--- SUPPLIED RECORDS Enclosed Below ---

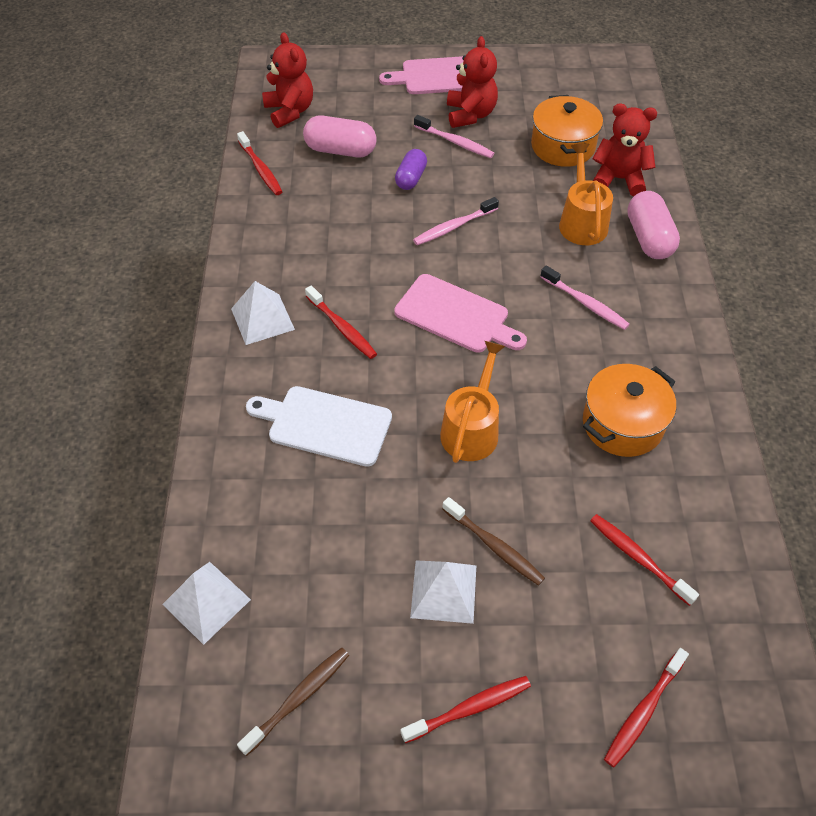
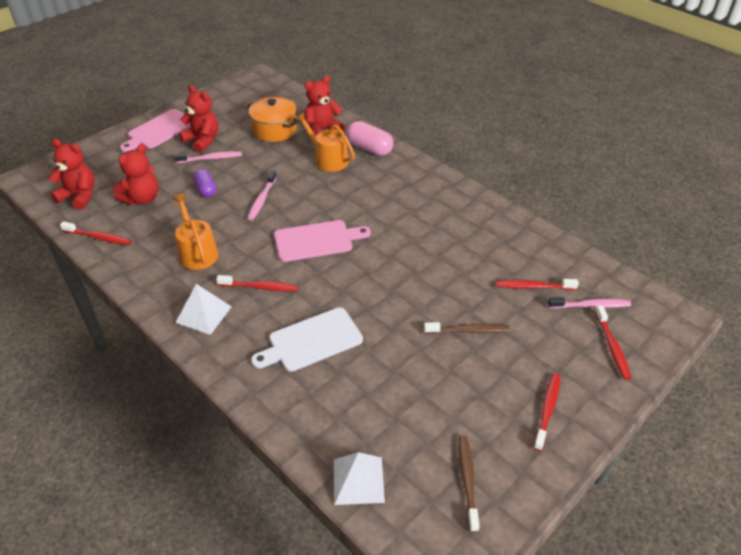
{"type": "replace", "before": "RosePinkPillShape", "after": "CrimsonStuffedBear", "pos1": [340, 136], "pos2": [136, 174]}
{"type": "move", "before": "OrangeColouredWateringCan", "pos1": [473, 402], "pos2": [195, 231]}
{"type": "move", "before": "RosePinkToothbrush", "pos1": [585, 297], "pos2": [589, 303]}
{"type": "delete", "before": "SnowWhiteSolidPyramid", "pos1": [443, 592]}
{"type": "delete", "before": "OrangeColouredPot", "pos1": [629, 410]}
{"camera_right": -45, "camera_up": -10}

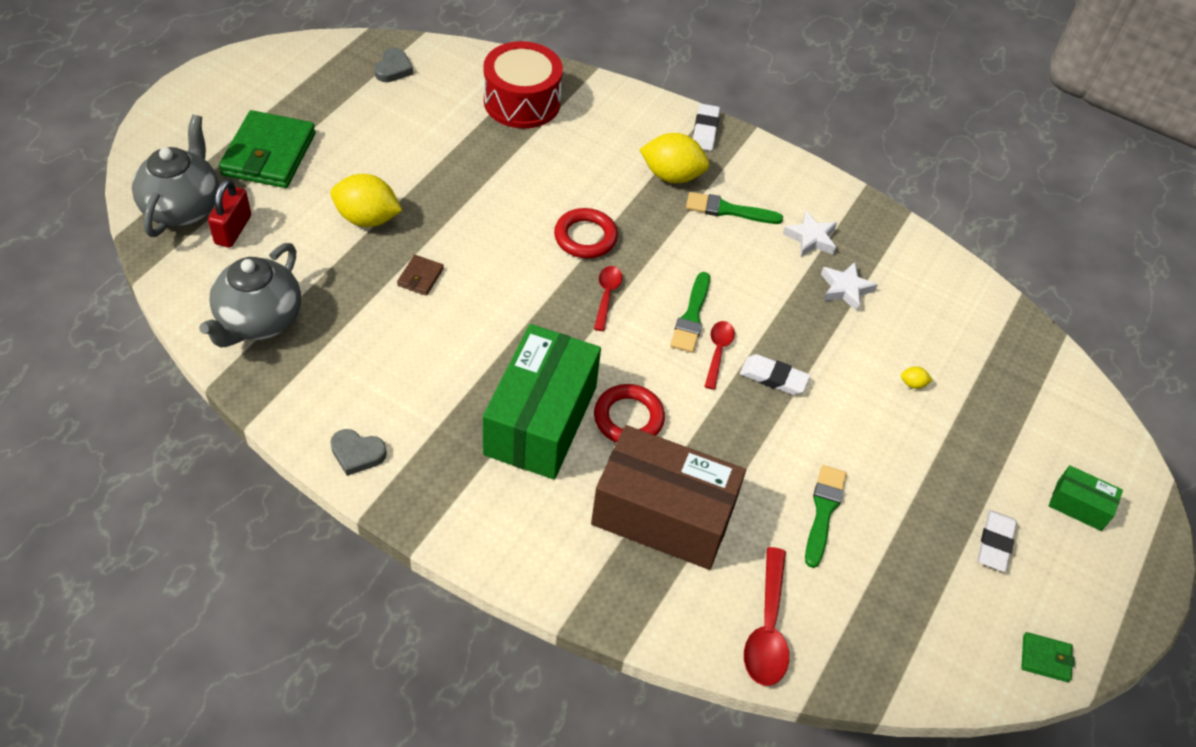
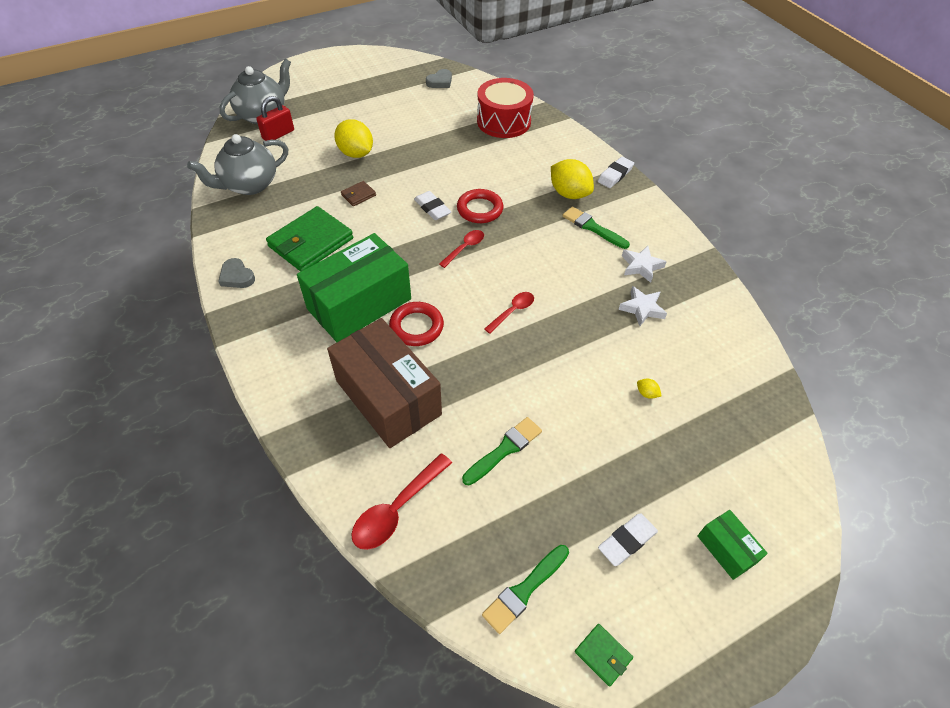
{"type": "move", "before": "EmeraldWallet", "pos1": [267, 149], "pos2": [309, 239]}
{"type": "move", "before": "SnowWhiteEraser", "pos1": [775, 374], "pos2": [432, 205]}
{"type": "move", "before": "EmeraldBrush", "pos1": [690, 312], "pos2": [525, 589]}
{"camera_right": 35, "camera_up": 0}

--- End of Enclosed SUPPLIED RECORDS ---

**AIM OF THE EXERCISE**.
Omit each image and transcribe the remaining records word for word.

**YOUR RESPONSE**.
{"type": "replace", "before": "RosePinkPillShape", "after": "CrimsonStuffedBear", "pos1": [340, 136], "pos2": [136, 174]}
{"type": "move", "before": "OrangeColouredWateringCan", "pos1": [473, 402], "pos2": [195, 231]}
{"type": "move", "before": "RosePinkToothbrush", "pos1": [585, 297], "pos2": [589, 303]}
{"type": "delete", "before": "SnowWhiteSolidPyramid", "pos1": [443, 592]}
{"type": "delete", "before": "OrangeColouredPot", "pos1": [629, 410]}
{"camera_right": -45, "camera_up": -10}

{"type": "move", "before": "EmeraldWallet", "pos1": [267, 149], "pos2": [309, 239]}
{"type": "move", "before": "SnowWhiteEraser", "pos1": [775, 374], "pos2": [432, 205]}
{"type": "move", "before": "EmeraldBrush", "pos1": [690, 312], "pos2": [525, 589]}
{"camera_right": 35, "camera_up": 0}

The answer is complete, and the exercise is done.